- [Task brief]: Every record that follows must be duplicated exactly, with images left out.

Image segmentation polygon data:

= = = = =

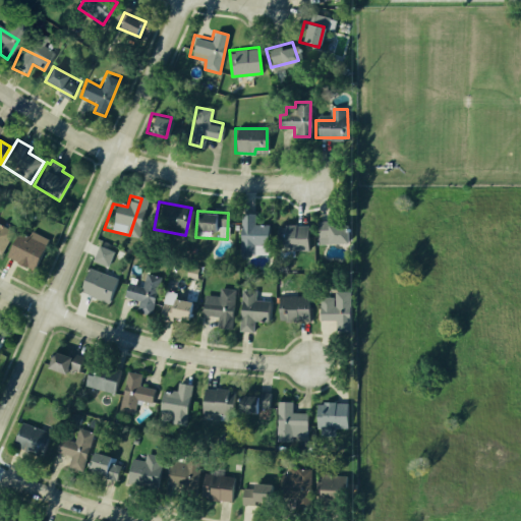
[(233,223),(233,239),(239,239),(239,253),(252,253),(252,242),(261,243),(261,224),(252,223),(252,214),(242,214),(242,223),(233,223)]
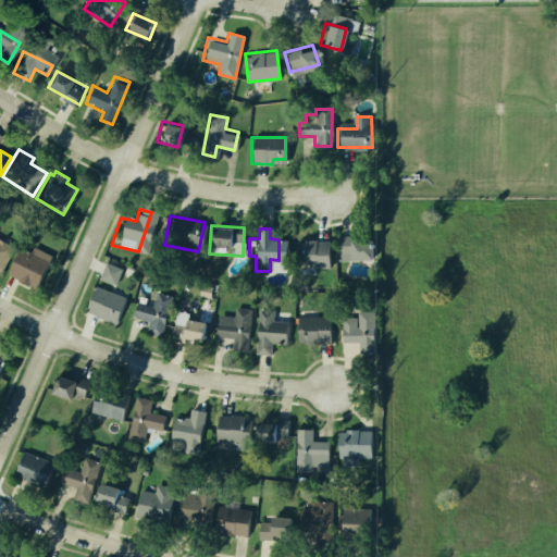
[(338,238),(339,262),(374,261),(372,242),(348,242),(347,237),(338,238)]
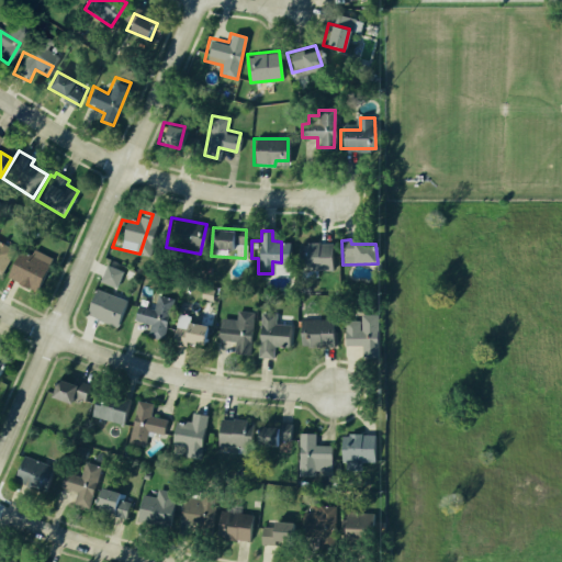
[(0,242),(0,274),(14,250),(0,242)]
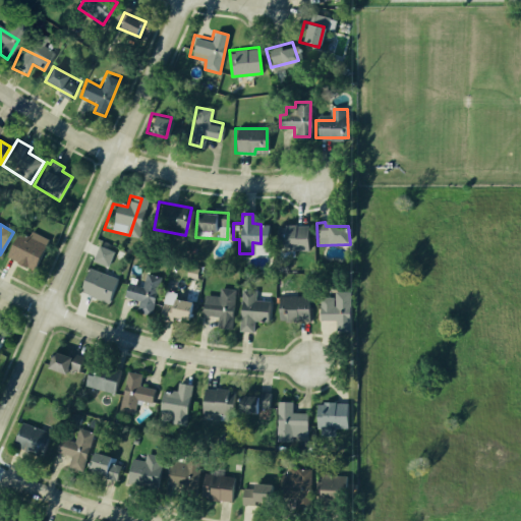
[(304,224),(304,250),(274,251),(273,225),(304,224)]
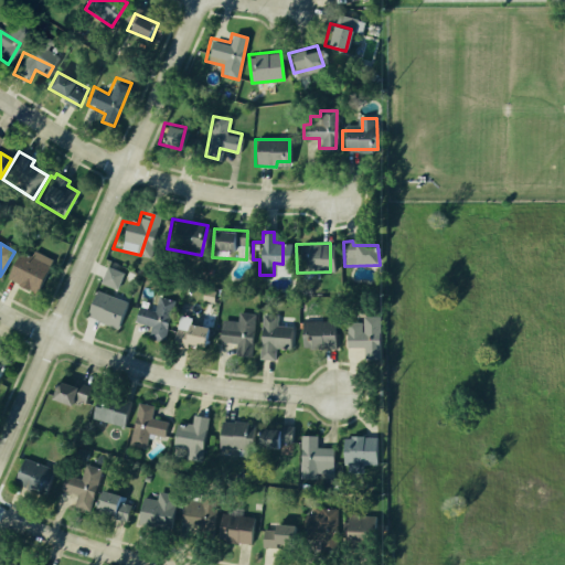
[(21,252),(7,278),(35,294),(50,267),(21,252)]
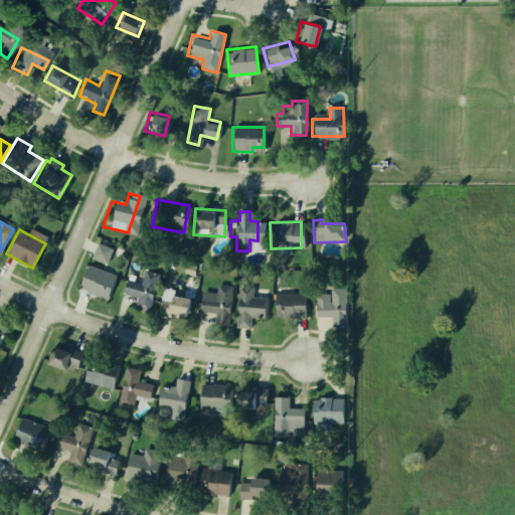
[(96,243),(91,256),(107,264),(112,249),(96,243)]
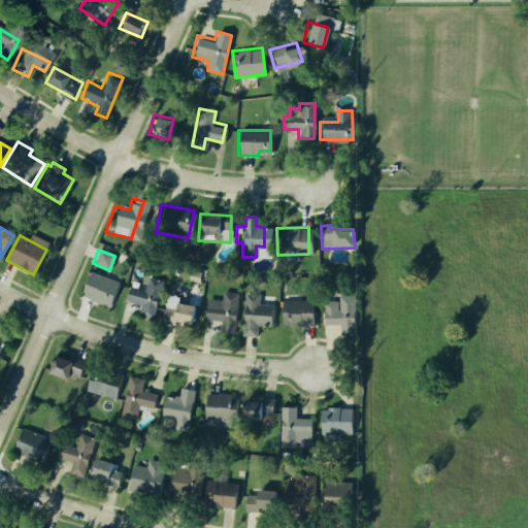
[(90,271),(79,295),(108,307),(119,284),(90,271)]
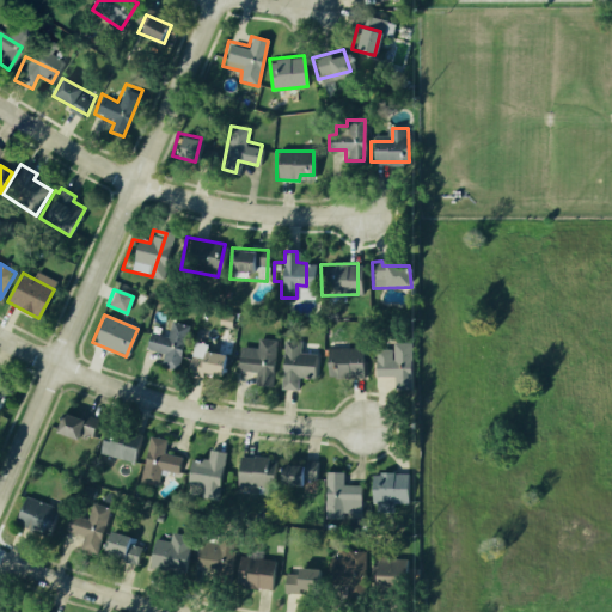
[(148,330),(144,347),(182,359),(191,326),(172,320),(167,336),(148,330)]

= = = = =

- [Problem solution]:
[(233,223),(233,239),(239,239),(239,253),(252,253),(252,242),(261,243),(261,224),(252,223),(252,214),(242,214),(242,223),(233,223)]
[(338,238),(339,262),(374,261),(372,242),(348,242),(347,237),(338,238)]
[(0,242),(0,274),(14,250),(0,242)]
[(304,224),(304,250),(274,251),(273,225),(304,224)]
[(21,252),(7,278),(35,294),(50,267),(21,252)]
[(96,243),(91,256),(107,264),(112,249),(96,243)]
[(90,271),(79,295),(108,307),(119,284),(90,271)]
[(148,330),(144,347),(182,359),(191,326),(172,320),(167,336),(148,330)]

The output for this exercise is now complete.